PROBLEM REQUIREMENTS.
An exact copy of the data is required. No picture may appear in it.

SUPPLIED DATA.
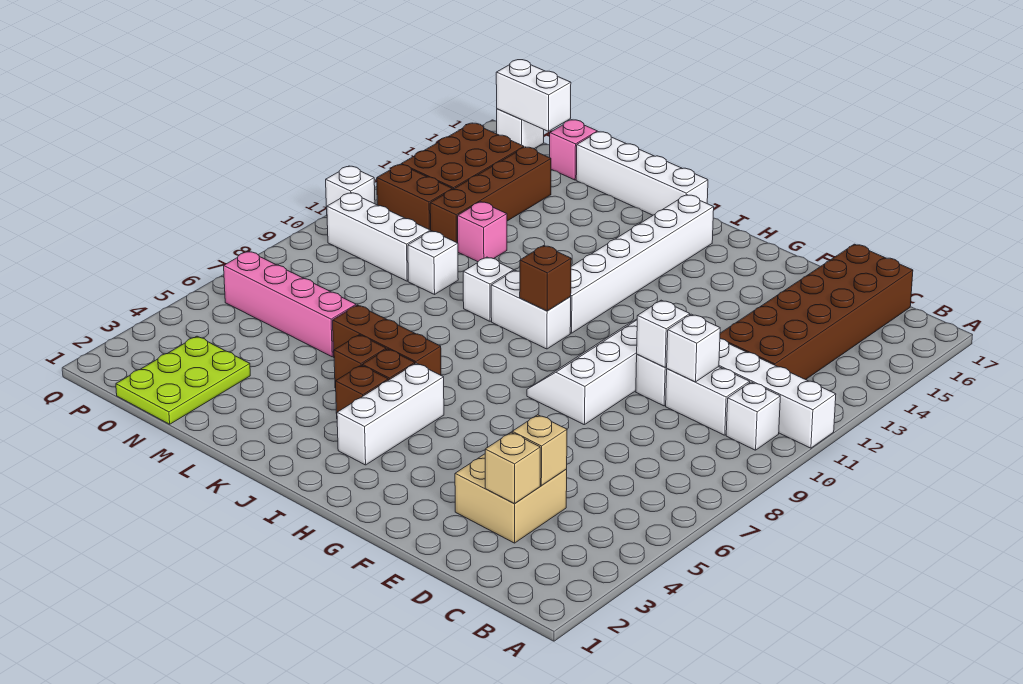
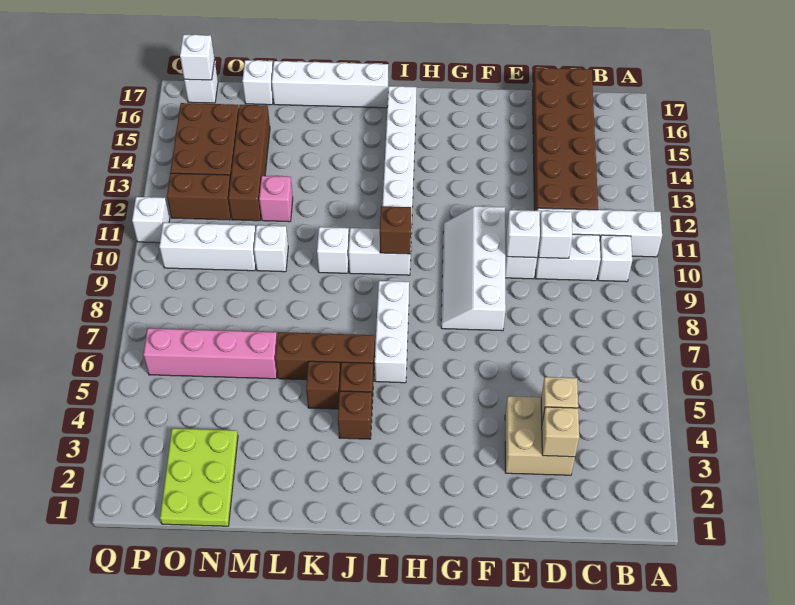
white brick I3:I5 level 1 -> white brick I6:I8 level 1
pink brick N17 level 1 -> white brick N17 level 1
white brick O17:P17 level 2 -> white brick P17 level 2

EXERCISE ANSWER.
white brick I3:I5 level 1 -> white brick I6:I8 level 1
pink brick N17 level 1 -> white brick N17 level 1
white brick O17:P17 level 2 -> white brick P17 level 2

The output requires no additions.